- TASK
Write out each record a second time, exactly.

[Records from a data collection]
==========

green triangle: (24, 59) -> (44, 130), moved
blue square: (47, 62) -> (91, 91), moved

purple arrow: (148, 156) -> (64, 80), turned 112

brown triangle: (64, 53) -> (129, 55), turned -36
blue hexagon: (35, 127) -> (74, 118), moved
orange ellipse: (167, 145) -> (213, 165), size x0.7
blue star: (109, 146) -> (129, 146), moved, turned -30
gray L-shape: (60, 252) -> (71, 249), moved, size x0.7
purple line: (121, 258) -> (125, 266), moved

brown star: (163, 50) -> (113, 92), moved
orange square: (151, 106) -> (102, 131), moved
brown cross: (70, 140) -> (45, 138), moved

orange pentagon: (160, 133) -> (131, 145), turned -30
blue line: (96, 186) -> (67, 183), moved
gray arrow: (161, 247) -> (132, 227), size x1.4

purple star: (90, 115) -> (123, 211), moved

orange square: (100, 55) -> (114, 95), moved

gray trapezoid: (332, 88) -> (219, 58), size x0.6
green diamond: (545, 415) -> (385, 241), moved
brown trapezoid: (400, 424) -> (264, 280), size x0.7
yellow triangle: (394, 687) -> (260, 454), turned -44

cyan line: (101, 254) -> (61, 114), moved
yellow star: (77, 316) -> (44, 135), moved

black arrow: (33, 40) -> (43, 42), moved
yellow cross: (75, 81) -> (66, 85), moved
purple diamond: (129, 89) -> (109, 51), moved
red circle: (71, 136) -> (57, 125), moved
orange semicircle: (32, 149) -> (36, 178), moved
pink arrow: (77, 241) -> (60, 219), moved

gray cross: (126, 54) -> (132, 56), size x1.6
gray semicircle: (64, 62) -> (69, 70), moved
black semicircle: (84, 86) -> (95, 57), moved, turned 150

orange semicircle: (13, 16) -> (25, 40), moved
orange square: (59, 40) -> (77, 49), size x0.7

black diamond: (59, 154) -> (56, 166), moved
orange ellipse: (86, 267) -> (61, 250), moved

==========

- OUTPUT OF THE TASK
green triangle: (24, 59) -> (44, 130), moved
blue square: (47, 62) -> (91, 91), moved

purple arrow: (148, 156) -> (64, 80), turned 112

brown triangle: (64, 53) -> (129, 55), turned -36
blue hexagon: (35, 127) -> (74, 118), moved
orange ellipse: (167, 145) -> (213, 165), size x0.7
blue star: (109, 146) -> (129, 146), moved, turned -30
gray L-shape: (60, 252) -> (71, 249), moved, size x0.7
purple line: (121, 258) -> (125, 266), moved

brown star: (163, 50) -> (113, 92), moved
orange square: (151, 106) -> (102, 131), moved
brown cross: (70, 140) -> (45, 138), moved

orange pentagon: (160, 133) -> (131, 145), turned -30
blue line: (96, 186) -> (67, 183), moved
gray arrow: (161, 247) -> (132, 227), size x1.4

purple star: (90, 115) -> (123, 211), moved

orange square: (100, 55) -> (114, 95), moved

gray trapezoid: (332, 88) -> (219, 58), size x0.6
green diamond: (545, 415) -> (385, 241), moved
brown trapezoid: (400, 424) -> (264, 280), size x0.7
yellow triangle: (394, 687) -> (260, 454), turned -44

cyan line: (101, 254) -> (61, 114), moved
yellow star: (77, 316) -> (44, 135), moved

black arrow: (33, 40) -> (43, 42), moved
yellow cross: (75, 81) -> (66, 85), moved
purple diamond: (129, 89) -> (109, 51), moved
red circle: (71, 136) -> (57, 125), moved
orange semicircle: (32, 149) -> (36, 178), moved
pink arrow: (77, 241) -> (60, 219), moved

gray cross: (126, 54) -> (132, 56), size x1.6
gray semicircle: (64, 62) -> (69, 70), moved
black semicircle: (84, 86) -> (95, 57), moved, turned 150

orange semicircle: (13, 16) -> (25, 40), moved
orange square: (59, 40) -> (77, 49), size x0.7

black diamond: (59, 154) -> (56, 166), moved
orange ellipse: (86, 267) -> (61, 250), moved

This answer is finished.